→ Task prompt
Across all entries below, how many lines include "zener"? Answer with the number alone.

→ Data supplied
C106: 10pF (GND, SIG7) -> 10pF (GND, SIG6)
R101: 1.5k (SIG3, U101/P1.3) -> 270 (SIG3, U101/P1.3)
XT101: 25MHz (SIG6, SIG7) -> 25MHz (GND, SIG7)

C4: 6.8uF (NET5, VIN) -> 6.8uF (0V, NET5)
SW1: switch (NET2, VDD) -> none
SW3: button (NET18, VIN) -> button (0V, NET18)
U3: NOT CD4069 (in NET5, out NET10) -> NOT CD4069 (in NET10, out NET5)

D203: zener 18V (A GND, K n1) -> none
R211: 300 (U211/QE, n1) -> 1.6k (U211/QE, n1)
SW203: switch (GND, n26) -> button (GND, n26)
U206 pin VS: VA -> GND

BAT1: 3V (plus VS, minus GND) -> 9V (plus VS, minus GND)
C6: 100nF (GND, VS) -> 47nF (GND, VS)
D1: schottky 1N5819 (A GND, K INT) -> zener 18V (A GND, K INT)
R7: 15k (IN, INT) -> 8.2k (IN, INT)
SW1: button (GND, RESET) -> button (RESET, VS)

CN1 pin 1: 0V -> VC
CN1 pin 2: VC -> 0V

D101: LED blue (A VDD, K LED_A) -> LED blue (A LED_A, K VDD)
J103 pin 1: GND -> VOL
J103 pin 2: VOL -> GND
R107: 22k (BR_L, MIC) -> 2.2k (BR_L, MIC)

→ Exercise response
2